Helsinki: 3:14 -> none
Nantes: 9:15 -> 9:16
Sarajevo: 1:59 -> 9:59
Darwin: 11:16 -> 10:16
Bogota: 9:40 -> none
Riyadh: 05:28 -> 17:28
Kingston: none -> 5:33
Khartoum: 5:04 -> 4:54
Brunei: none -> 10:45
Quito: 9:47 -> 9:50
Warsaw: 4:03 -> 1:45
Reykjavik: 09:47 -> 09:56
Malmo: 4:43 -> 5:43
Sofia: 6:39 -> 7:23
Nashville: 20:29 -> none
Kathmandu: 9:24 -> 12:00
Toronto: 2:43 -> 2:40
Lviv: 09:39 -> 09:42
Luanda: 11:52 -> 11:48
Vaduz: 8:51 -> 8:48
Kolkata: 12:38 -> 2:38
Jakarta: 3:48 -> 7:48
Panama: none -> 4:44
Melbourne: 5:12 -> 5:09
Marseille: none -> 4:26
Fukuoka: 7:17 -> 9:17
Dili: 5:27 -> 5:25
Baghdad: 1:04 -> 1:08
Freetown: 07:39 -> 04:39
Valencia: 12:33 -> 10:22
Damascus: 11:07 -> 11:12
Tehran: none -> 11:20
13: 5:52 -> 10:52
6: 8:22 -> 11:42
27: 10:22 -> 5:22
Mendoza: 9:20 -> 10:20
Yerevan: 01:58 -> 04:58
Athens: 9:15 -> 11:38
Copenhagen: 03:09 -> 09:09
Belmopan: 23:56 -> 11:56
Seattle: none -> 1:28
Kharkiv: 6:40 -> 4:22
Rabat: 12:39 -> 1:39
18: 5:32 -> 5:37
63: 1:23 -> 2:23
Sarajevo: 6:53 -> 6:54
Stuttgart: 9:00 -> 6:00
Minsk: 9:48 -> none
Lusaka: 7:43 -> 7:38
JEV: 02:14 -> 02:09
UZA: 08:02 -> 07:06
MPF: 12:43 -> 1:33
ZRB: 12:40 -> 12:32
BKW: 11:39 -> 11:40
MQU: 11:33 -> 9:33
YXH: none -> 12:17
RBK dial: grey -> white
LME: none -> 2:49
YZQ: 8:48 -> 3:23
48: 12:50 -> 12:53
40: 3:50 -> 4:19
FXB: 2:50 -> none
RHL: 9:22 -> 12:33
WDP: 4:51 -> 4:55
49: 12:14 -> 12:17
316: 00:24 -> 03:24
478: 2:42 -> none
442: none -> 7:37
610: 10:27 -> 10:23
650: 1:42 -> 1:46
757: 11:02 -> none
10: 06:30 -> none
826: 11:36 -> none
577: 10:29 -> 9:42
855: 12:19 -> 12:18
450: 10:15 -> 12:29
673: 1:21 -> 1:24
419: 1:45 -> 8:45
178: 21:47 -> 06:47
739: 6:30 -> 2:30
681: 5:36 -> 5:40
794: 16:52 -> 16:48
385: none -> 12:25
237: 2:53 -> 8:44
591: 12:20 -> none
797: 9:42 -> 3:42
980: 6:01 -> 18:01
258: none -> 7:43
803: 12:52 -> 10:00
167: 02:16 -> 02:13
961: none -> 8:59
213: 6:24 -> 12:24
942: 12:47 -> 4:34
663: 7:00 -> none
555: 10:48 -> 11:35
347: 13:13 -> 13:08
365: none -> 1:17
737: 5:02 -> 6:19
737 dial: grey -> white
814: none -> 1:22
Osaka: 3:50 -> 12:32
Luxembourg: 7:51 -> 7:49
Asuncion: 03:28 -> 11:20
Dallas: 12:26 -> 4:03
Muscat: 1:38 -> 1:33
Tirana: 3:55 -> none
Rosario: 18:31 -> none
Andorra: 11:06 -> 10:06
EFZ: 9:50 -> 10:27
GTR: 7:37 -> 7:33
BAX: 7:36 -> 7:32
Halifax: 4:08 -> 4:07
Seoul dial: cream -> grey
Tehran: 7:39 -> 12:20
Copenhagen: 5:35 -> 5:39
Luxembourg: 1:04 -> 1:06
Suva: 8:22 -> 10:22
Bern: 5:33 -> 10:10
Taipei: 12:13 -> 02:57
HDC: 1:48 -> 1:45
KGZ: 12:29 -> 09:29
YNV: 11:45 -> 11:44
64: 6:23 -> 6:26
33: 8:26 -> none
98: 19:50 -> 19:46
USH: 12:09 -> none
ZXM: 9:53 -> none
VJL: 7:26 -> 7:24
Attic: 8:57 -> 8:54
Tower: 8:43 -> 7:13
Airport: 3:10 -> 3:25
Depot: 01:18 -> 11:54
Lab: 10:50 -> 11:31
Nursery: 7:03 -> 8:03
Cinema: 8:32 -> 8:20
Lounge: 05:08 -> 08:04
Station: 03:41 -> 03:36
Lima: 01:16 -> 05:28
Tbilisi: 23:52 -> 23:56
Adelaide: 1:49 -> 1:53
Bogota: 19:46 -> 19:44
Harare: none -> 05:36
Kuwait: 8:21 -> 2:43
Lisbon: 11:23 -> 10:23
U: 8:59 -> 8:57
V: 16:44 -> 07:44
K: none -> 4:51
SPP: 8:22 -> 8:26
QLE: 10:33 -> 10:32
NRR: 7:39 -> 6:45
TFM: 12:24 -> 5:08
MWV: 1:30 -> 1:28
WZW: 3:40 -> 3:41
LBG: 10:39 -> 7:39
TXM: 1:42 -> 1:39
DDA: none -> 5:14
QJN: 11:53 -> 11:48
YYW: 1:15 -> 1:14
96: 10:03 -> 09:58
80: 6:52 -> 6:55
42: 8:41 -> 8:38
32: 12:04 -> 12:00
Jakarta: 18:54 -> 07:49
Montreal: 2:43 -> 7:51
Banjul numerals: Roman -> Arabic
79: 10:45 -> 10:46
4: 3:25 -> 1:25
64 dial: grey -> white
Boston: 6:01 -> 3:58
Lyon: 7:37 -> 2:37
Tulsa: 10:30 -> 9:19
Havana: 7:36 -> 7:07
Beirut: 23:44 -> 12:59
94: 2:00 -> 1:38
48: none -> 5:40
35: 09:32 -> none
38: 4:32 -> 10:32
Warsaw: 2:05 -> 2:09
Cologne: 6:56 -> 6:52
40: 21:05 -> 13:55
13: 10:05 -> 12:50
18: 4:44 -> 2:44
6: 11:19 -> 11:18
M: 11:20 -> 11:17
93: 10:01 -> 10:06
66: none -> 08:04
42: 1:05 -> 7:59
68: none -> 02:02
- - -
Exercise instructions: Can you output the entire listing above as a Markdown table with two columns, Row and Line, numbering each row and leaving out any blank lines?

Exercise output:
| Row | Line |
|---|---|
| 1 | Helsinki: 3:14 -> none |
| 2 | Nantes: 9:15 -> 9:16 |
| 3 | Sarajevo: 1:59 -> 9:59 |
| 4 | Darwin: 11:16 -> 10:16 |
| 5 | Bogota: 9:40 -> none |
| 6 | Riyadh: 05:28 -> 17:28 |
| 7 | Kingston: none -> 5:33 |
| 8 | Khartoum: 5:04 -> 4:54 |
| 9 | Brunei: none -> 10:45 |
| 10 | Quito: 9:47 -> 9:50 |
| 11 | Warsaw: 4:03 -> 1:45 |
| 12 | Reykjavik: 09:47 -> 09:56 |
| 13 | Malmo: 4:43 -> 5:43 |
| 14 | Sofia: 6:39 -> 7:23 |
| 15 | Nashville: 20:29 -> none |
| 16 | Kathmandu: 9:24 -> 12:00 |
| 17 | Toronto: 2:43 -> 2:40 |
| 18 | Lviv: 09:39 -> 09:42 |
| 19 | Luanda: 11:52 -> 11:48 |
| 20 | Vaduz: 8:51 -> 8:48 |
| 21 | Kolkata: 12:38 -> 2:38 |
| 22 | Jakarta: 3:48 -> 7:48 |
| 23 | Panama: none -> 4:44 |
| 24 | Melbourne: 5:12 -> 5:09 |
| 25 | Marseille: none -> 4:26 |
| 26 | Fukuoka: 7:17 -> 9:17 |
| 27 | Dili: 5:27 -> 5:25 |
| 28 | Baghdad: 1:04 -> 1:08 |
| 29 | Freetown: 07:39 -> 04:39 |
| 30 | Valencia: 12:33 -> 10:22 |
| 31 | Damascus: 11:07 -> 11:12 |
| 32 | Tehran: none -> 11:20 |
| 33 | 13: 5:52 -> 10:52 |
| 34 | 6: 8:22 -> 11:42 |
| 35 | 27: 10:22 -> 5:22 |
| 36 | Mendoza: 9:20 -> 10:20 |
| 37 | Yerevan: 01:58 -> 04:58 |
| 38 | Athens: 9:15 -> 11:38 |
| 39 | Copenhagen: 03:09 -> 09:09 |
| 40 | Belmopan: 23:56 -> 11:56 |
| 41 | Seattle: none -> 1:28 |
| 42 | Kharkiv: 6:40 -> 4:22 |
| 43 | Rabat: 12:39 -> 1:39 |
| 44 | 18: 5:32 -> 5:37 |
| 45 | 63: 1:23 -> 2:23 |
| 46 | Sarajevo: 6:53 -> 6:54 |
| 47 | Stuttgart: 9:00 -> 6:00 |
| 48 | Minsk: 9:48 -> none |
| 49 | Lusaka: 7:43 -> 7:38 |
| 50 | JEV: 02:14 -> 02:09 |
| 51 | UZA: 08:02 -> 07:06 |
| 52 | MPF: 12:43 -> 1:33 |
| 53 | ZRB: 12:40 -> 12:32 |
| 54 | BKW: 11:39 -> 11:40 |
| 55 | MQU: 11:33 -> 9:33 |
| 56 | YXH: none -> 12:17 |
| 57 | RBK dial: grey -> white |
| 58 | LME: none -> 2:49 |
| 59 | YZQ: 8:48 -> 3:23 |
| 60 | 48: 12:50 -> 12:53 |
| 61 | 40: 3:50 -> 4:19 |
| 62 | FXB: 2:50 -> none |
| 63 | RHL: 9:22 -> 12:33 |
| 64 | WDP: 4:51 -> 4:55 |
| 65 | 49: 12:14 -> 12:17 |
| 66 | 316: 00:24 -> 03:24 |
| 67 | 478: 2:42 -> none |
| 68 | 442: none -> 7:37 |
| 69 | 610: 10:27 -> 10:23 |
| 70 | 650: 1:42 -> 1:46 |
| 71 | 757: 11:02 -> none |
| 72 | 10: 06:30 -> none |
| 73 | 826: 11:36 -> none |
| 74 | 577: 10:29 -> 9:42 |
| 75 | 855: 12:19 -> 12:18 |
| 76 | 450: 10:15 -> 12:29 |
| 77 | 673: 1:21 -> 1:24 |
| 78 | 419: 1:45 -> 8:45 |
| 79 | 178: 21:47 -> 06:47 |
| 80 | 739: 6:30 -> 2:30 |
| 81 | 681: 5:36 -> 5:40 |
| 82 | 794: 16:52 -> 16:48 |
| 83 | 385: none -> 12:25 |
| 84 | 237: 2:53 -> 8:44 |
| 85 | 591: 12:20 -> none |
| 86 | 797: 9:42 -> 3:42 |
| 87 | 980: 6:01 -> 18:01 |
| 88 | 258: none -> 7:43 |
| 89 | 803: 12:52 -> 10:00 |
| 90 | 167: 02:16 -> 02:13 |
| 91 | 961: none -> 8:59 |
| 92 | 213: 6:24 -> 12:24 |
| 93 | 942: 12:47 -> 4:34 |
| 94 | 663: 7:00 -> none |
| 95 | 555: 10:48 -> 11:35 |
| 96 | 347: 13:13 -> 13:08 |
| 97 | 365: none -> 1:17 |
| 98 | 737: 5:02 -> 6:19 |
| 99 | 737 dial: grey -> white |
| 100 | 814: none -> 1:22 |
| 101 | Osaka: 3:50 -> 12:32 |
| 102 | Luxembourg: 7:51 -> 7:49 |
| 103 | Asuncion: 03:28 -> 11:20 |
| 104 | Dallas: 12:26 -> 4:03 |
| 105 | Muscat: 1:38 -> 1:33 |
| 106 | Tirana: 3:55 -> none |
| 107 | Rosario: 18:31 -> none |
| 108 | Andorra: 11:06 -> 10:06 |
| 109 | EFZ: 9:50 -> 10:27 |
| 110 | GTR: 7:37 -> 7:33 |
| 111 | BAX: 7:36 -> 7:32 |
| 112 | Halifax: 4:08 -> 4:07 |
| 113 | Seoul dial: cream -> grey |
| 114 | Tehran: 7:39 -> 12:20 |
| 115 | Copenhagen: 5:35 -> 5:39 |
| 116 | Luxembourg: 1:04 -> 1:06 |
| 117 | Suva: 8:22 -> 10:22 |
| 118 | Bern: 5:33 -> 10:10 |
| 119 | Taipei: 12:13 -> 02:57 |
| 120 | HDC: 1:48 -> 1:45 |
| 121 | KGZ: 12:29 -> 09:29 |
| 122 | YNV: 11:45 -> 11:44 |
| 123 | 64: 6:23 -> 6:26 |
| 124 | 33: 8:26 -> none |
| 125 | 98: 19:50 -> 19:46 |
| 126 | USH: 12:09 -> none |
| 127 | ZXM: 9:53 -> none |
| 128 | VJL: 7:26 -> 7:24 |
| 129 | Attic: 8:57 -> 8:54 |
| 130 | Tower: 8:43 -> 7:13 |
| 131 | Airport: 3:10 -> 3:25 |
| 132 | Depot: 01:18 -> 11:54 |
| 133 | Lab: 10:50 -> 11:31 |
| 134 | Nursery: 7:03 -> 8:03 |
| 135 | Cinema: 8:32 -> 8:20 |
| 136 | Lounge: 05:08 -> 08:04 |
| 137 | Station: 03:41 -> 03:36 |
| 138 | Lima: 01:16 -> 05:28 |
| 139 | Tbilisi: 23:52 -> 23:56 |
| 140 | Adelaide: 1:49 -> 1:53 |
| 141 | Bogota: 19:46 -> 19:44 |
| 142 | Harare: none -> 05:36 |
| 143 | Kuwait: 8:21 -> 2:43 |
| 144 | Lisbon: 11:23 -> 10:23 |
| 145 | U: 8:59 -> 8:57 |
| 146 | V: 16:44 -> 07:44 |
| 147 | K: none -> 4:51 |
| 148 | SPP: 8:22 -> 8:26 |
| 149 | QLE: 10:33 -> 10:32 |
| 150 | NRR: 7:39 -> 6:45 |
| 151 | TFM: 12:24 -> 5:08 |
| 152 | MWV: 1:30 -> 1:28 |
| 153 | WZW: 3:40 -> 3:41 |
| 154 | LBG: 10:39 -> 7:39 |
| 155 | TXM: 1:42 -> 1:39 |
| 156 | DDA: none -> 5:14 |
| 157 | QJN: 11:53 -> 11:48 |
| 158 | YYW: 1:15 -> 1:14 |
| 159 | 96: 10:03 -> 09:58 |
| 160 | 80: 6:52 -> 6:55 |
| 161 | 42: 8:41 -> 8:38 |
| 162 | 32: 12:04 -> 12:00 |
| 163 | Jakarta: 18:54 -> 07:49 |
| 164 | Montreal: 2:43 -> 7:51 |
| 165 | Banjul numerals: Roman -> Arabic |
| 166 | 79: 10:45 -> 10:46 |
| 167 | 4: 3:25 -> 1:25 |
| 168 | 64 dial: grey -> white |
| 169 | Boston: 6:01 -> 3:58 |
| 170 | Lyon: 7:37 -> 2:37 |
| 171 | Tulsa: 10:30 -> 9:19 |
| 172 | Havana: 7:36 -> 7:07 |
| 173 | Beirut: 23:44 -> 12:59 |
| 174 | 94: 2:00 -> 1:38 |
| 175 | 48: none -> 5:40 |
| 176 | 35: 09:32 -> none |
| 177 | 38: 4:32 -> 10:32 |
| 178 | Warsaw: 2:05 -> 2:09 |
| 179 | Cologne: 6:56 -> 6:52 |
| 180 | 40: 21:05 -> 13:55 |
| 181 | 13: 10:05 -> 12:50 |
| 182 | 18: 4:44 -> 2:44 |
| 183 | 6: 11:19 -> 11:18 |
| 184 | M: 11:20 -> 11:17 |
| 185 | 93: 10:01 -> 10:06 |
| 186 | 66: none -> 08:04 |
| 187 | 42: 1:05 -> 7:59 |
| 188 | 68: none -> 02:02 |